Information:
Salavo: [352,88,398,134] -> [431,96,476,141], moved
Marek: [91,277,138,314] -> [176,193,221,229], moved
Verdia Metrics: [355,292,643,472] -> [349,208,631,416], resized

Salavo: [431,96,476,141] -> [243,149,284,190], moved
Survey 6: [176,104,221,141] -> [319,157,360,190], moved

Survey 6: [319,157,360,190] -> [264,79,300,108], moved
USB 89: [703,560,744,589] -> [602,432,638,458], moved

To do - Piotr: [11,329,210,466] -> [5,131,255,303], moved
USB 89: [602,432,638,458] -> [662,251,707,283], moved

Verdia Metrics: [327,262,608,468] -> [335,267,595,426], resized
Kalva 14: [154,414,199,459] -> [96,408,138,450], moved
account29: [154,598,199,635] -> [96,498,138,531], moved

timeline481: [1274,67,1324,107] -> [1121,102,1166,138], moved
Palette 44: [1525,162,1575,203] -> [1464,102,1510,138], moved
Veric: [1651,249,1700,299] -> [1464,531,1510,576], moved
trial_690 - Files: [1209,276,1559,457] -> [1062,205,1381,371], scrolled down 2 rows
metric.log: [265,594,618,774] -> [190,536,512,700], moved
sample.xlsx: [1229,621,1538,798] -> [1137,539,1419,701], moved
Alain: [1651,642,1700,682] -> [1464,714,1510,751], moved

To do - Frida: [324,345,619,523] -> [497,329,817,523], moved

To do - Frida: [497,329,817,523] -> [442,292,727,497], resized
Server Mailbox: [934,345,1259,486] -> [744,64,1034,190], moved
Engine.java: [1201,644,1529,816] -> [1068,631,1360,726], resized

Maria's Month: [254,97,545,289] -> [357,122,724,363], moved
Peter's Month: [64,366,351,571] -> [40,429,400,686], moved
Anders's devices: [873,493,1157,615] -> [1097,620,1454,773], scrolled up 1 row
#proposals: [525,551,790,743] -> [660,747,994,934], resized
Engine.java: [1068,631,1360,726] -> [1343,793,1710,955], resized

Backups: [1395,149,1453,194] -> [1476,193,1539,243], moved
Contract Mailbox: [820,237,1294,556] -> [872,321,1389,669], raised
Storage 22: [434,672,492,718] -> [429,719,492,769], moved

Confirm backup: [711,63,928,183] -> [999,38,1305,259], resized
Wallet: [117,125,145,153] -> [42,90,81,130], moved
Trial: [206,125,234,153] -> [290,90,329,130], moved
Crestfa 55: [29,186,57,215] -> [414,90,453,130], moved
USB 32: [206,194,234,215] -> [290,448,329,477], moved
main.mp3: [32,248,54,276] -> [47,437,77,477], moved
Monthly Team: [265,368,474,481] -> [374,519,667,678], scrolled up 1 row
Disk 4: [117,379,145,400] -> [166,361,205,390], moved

What the task requires: What the exercise needs is every record again, word for word.

Written solution:
Salavo: [352,88,398,134] -> [431,96,476,141], moved
Marek: [91,277,138,314] -> [176,193,221,229], moved
Verdia Metrics: [355,292,643,472] -> [349,208,631,416], resized

Salavo: [431,96,476,141] -> [243,149,284,190], moved
Survey 6: [176,104,221,141] -> [319,157,360,190], moved

Survey 6: [319,157,360,190] -> [264,79,300,108], moved
USB 89: [703,560,744,589] -> [602,432,638,458], moved

To do - Piotr: [11,329,210,466] -> [5,131,255,303], moved
USB 89: [602,432,638,458] -> [662,251,707,283], moved

Verdia Metrics: [327,262,608,468] -> [335,267,595,426], resized
Kalva 14: [154,414,199,459] -> [96,408,138,450], moved
account29: [154,598,199,635] -> [96,498,138,531], moved

timeline481: [1274,67,1324,107] -> [1121,102,1166,138], moved
Palette 44: [1525,162,1575,203] -> [1464,102,1510,138], moved
Veric: [1651,249,1700,299] -> [1464,531,1510,576], moved
trial_690 - Files: [1209,276,1559,457] -> [1062,205,1381,371], scrolled down 2 rows
metric.log: [265,594,618,774] -> [190,536,512,700], moved
sample.xlsx: [1229,621,1538,798] -> [1137,539,1419,701], moved
Alain: [1651,642,1700,682] -> [1464,714,1510,751], moved

To do - Frida: [324,345,619,523] -> [497,329,817,523], moved

To do - Frida: [497,329,817,523] -> [442,292,727,497], resized
Server Mailbox: [934,345,1259,486] -> [744,64,1034,190], moved
Engine.java: [1201,644,1529,816] -> [1068,631,1360,726], resized

Maria's Month: [254,97,545,289] -> [357,122,724,363], moved
Peter's Month: [64,366,351,571] -> [40,429,400,686], moved
Anders's devices: [873,493,1157,615] -> [1097,620,1454,773], scrolled up 1 row
#proposals: [525,551,790,743] -> [660,747,994,934], resized
Engine.java: [1068,631,1360,726] -> [1343,793,1710,955], resized

Backups: [1395,149,1453,194] -> [1476,193,1539,243], moved
Contract Mailbox: [820,237,1294,556] -> [872,321,1389,669], raised
Storage 22: [434,672,492,718] -> [429,719,492,769], moved

Confirm backup: [711,63,928,183] -> [999,38,1305,259], resized
Wallet: [117,125,145,153] -> [42,90,81,130], moved
Trial: [206,125,234,153] -> [290,90,329,130], moved
Crestfa 55: [29,186,57,215] -> [414,90,453,130], moved
USB 32: [206,194,234,215] -> [290,448,329,477], moved
main.mp3: [32,248,54,276] -> [47,437,77,477], moved
Monthly Team: [265,368,474,481] -> [374,519,667,678], scrolled up 1 row
Disk 4: [117,379,145,400] -> [166,361,205,390], moved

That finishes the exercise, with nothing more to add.